Dataset excerpts
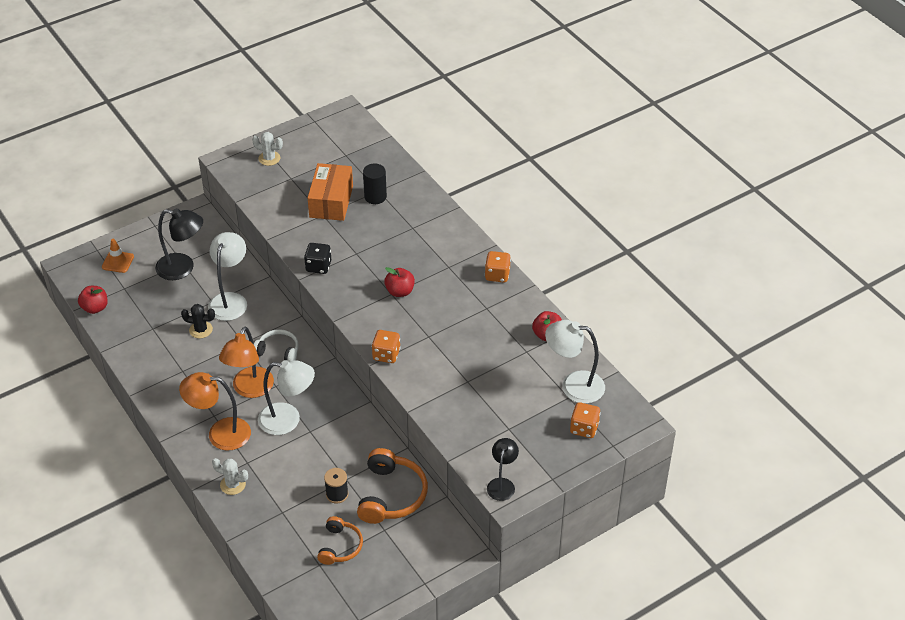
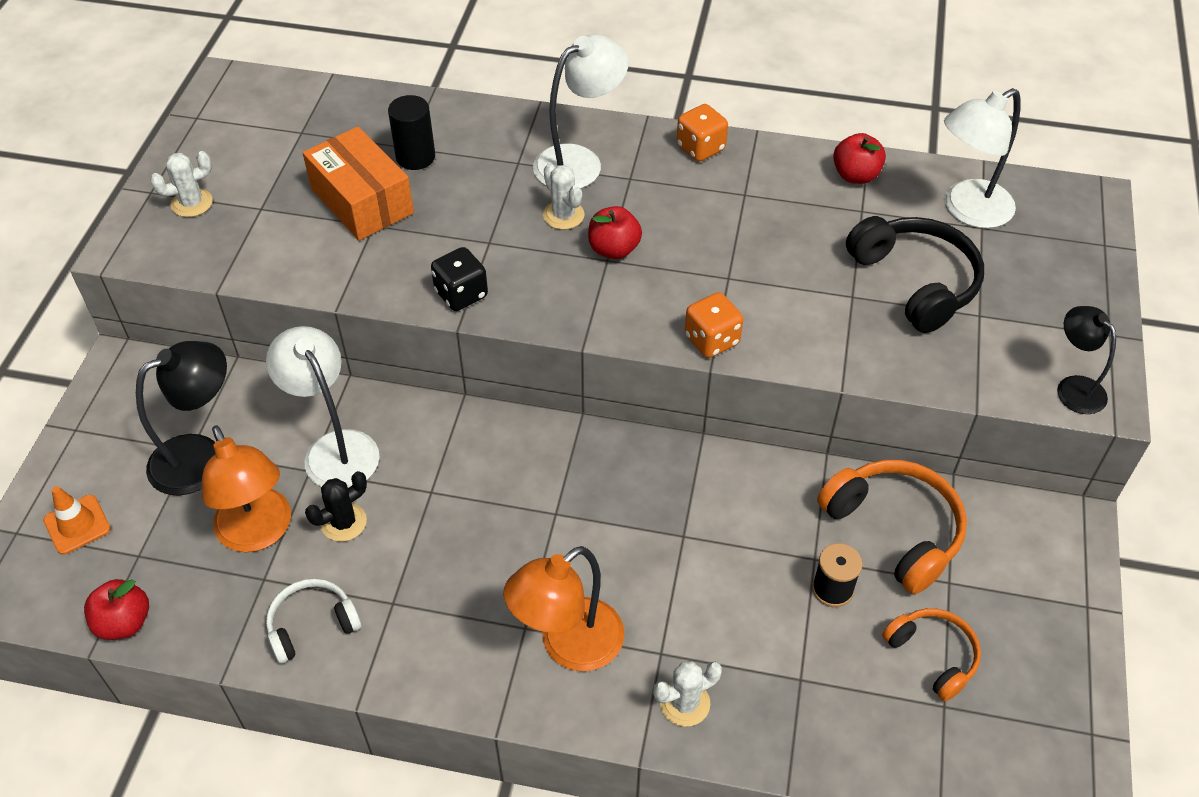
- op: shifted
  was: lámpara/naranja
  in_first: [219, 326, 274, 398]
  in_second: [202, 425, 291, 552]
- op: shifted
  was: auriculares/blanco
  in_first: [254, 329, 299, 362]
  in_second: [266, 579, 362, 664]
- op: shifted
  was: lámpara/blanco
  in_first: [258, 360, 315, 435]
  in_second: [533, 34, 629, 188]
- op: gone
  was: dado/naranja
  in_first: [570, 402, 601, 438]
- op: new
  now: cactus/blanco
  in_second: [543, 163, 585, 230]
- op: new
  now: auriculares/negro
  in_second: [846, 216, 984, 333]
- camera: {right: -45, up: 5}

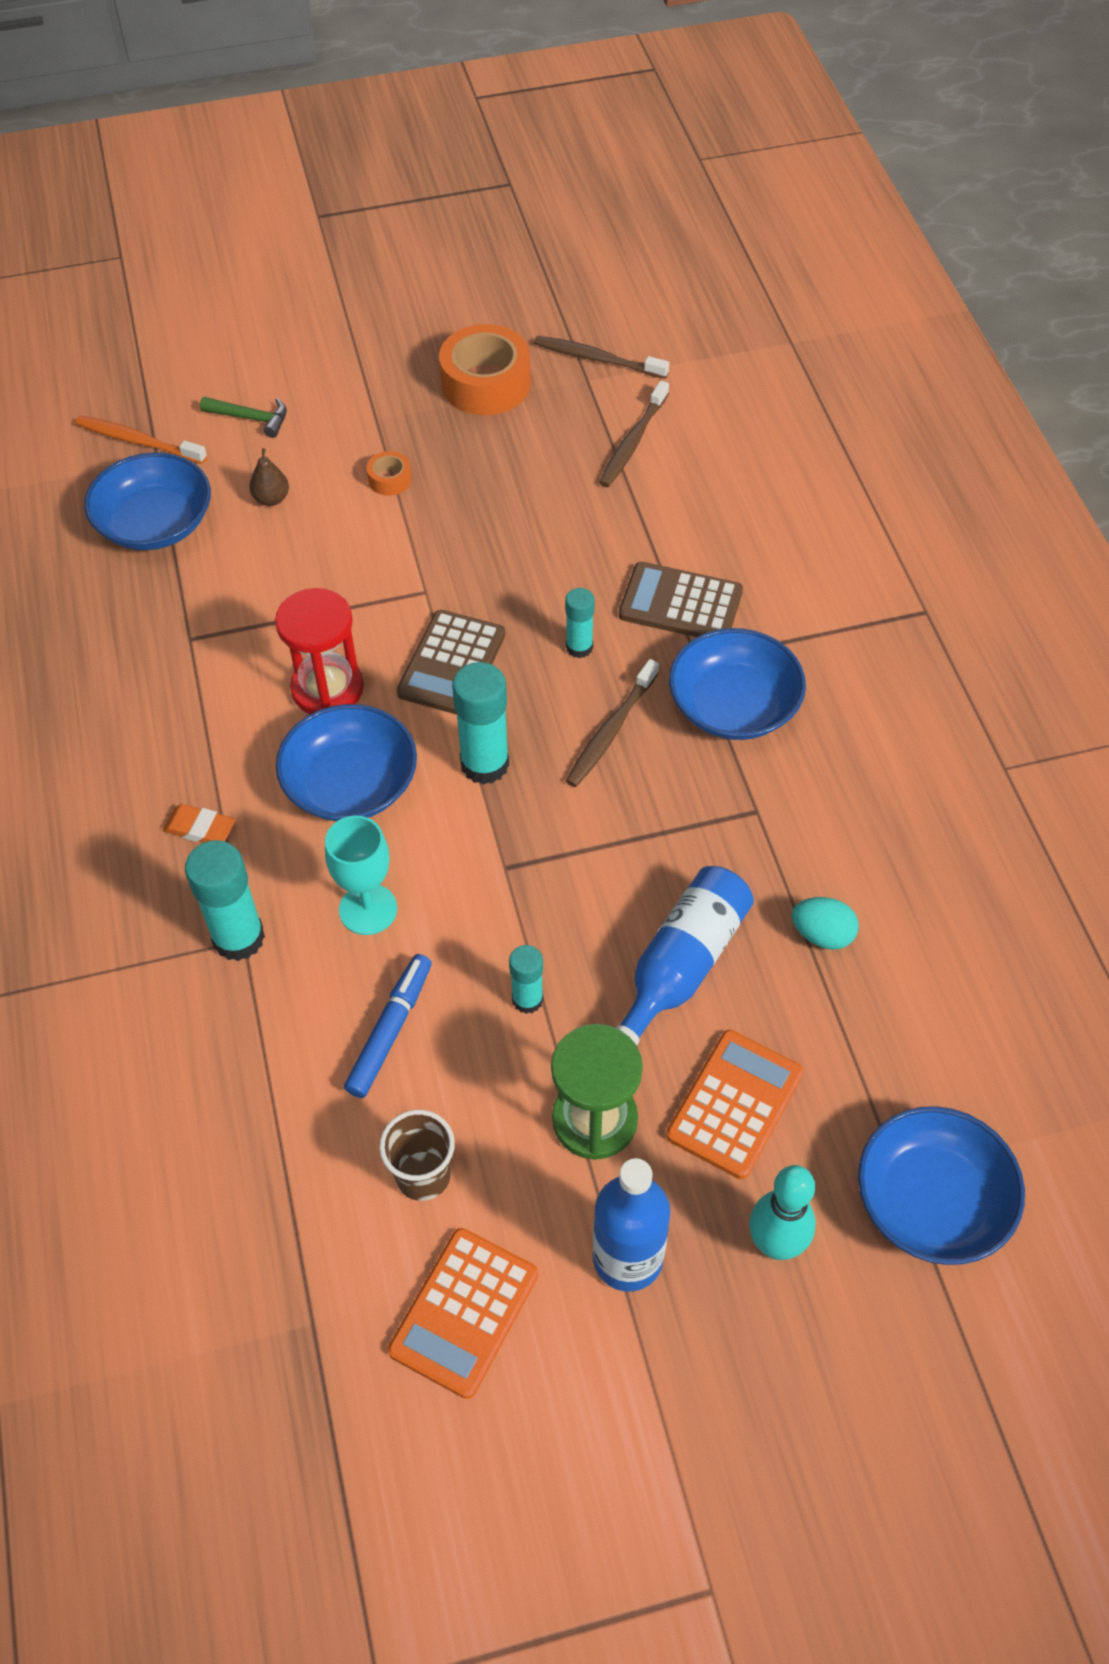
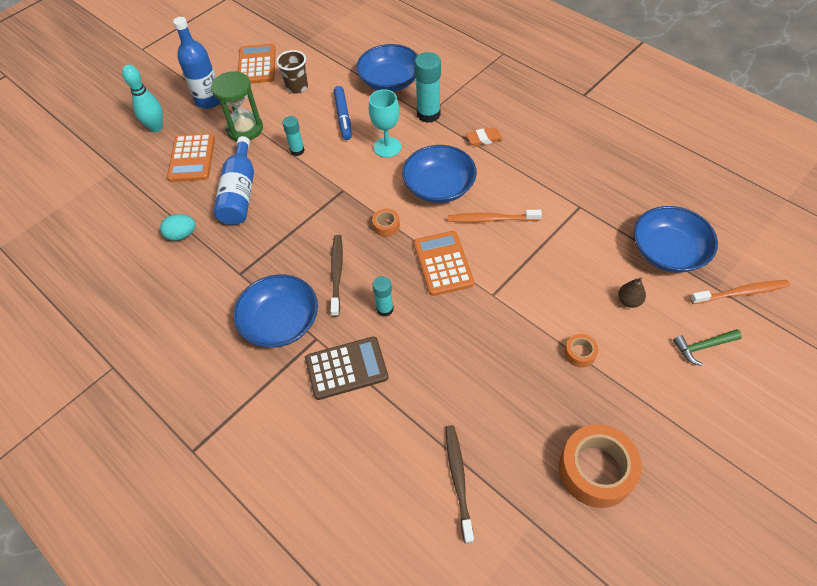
- op: gone
  was: cepillo de dientes/marrón
  in_first: [534, 336, 669, 379]
- op: swapped
  was: reloj de arena/rojo
  now: cepillo de dientes/naranja
  in_first: [275, 588, 364, 714]
  in_second: [448, 210, 542, 222]
- op: repainted
  was: calculadora/marrón
  now: calculadora/naranja
  in_first: [397, 610, 505, 715]
  in_second: [414, 231, 474, 296]
- op: swapped
  was: barra de pegamento/turquesa
  now: cinta adhesiva/naranja
  in_first: [452, 662, 509, 785]
  in_second: [372, 209, 400, 237]
- op: shifted
  was: cuenco/azul
  in_first: [858, 1106, 1025, 1265]
  in_second: [356, 44, 418, 92]
- camera: {right: 150, up: 0}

What you need to do
Every line containing the word "blanco" must be copied from the material above.

The answer
  was: auriculares/blanco
  was: lámpara/blanco
  now: cactus/blanco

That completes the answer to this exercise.